*** EXERCISE INPUTS Section Begins ***
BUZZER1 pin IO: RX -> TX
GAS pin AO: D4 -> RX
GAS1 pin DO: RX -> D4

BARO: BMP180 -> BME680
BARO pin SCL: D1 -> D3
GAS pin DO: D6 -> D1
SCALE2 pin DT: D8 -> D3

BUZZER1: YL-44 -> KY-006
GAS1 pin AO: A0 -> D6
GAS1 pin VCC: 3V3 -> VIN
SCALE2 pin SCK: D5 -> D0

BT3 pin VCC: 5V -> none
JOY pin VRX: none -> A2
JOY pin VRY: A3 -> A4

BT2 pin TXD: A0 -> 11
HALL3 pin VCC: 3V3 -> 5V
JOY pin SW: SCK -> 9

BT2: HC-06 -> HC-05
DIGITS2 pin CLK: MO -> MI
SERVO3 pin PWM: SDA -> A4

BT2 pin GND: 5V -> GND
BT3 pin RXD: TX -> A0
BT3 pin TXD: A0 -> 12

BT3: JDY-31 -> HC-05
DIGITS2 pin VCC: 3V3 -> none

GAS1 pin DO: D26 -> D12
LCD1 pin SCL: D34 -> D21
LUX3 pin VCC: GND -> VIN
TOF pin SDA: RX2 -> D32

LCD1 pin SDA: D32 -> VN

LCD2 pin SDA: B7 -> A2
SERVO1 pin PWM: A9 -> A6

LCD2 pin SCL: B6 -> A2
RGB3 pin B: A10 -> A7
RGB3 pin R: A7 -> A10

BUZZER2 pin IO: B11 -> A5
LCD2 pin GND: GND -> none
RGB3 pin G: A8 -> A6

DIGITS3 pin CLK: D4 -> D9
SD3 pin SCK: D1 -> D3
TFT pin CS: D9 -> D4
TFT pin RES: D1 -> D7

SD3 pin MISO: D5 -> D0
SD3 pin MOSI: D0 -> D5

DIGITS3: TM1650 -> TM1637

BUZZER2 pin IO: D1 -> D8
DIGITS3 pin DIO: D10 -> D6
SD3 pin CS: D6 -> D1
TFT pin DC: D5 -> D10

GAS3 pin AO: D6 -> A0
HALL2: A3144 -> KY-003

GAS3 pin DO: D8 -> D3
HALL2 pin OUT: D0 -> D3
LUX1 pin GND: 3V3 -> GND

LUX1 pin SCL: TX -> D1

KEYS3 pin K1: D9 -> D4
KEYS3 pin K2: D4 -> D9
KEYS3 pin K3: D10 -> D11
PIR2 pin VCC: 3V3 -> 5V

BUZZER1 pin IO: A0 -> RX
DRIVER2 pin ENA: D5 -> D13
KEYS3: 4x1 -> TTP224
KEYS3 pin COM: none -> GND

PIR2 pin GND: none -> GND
*** EXERCISE INPUTS Section Ends ***
• _YOUR INSTRUCTIONS_:
Provide only the number of lines above that contain the word "BARO".

• _ANSWER FOR THE TASK_:
2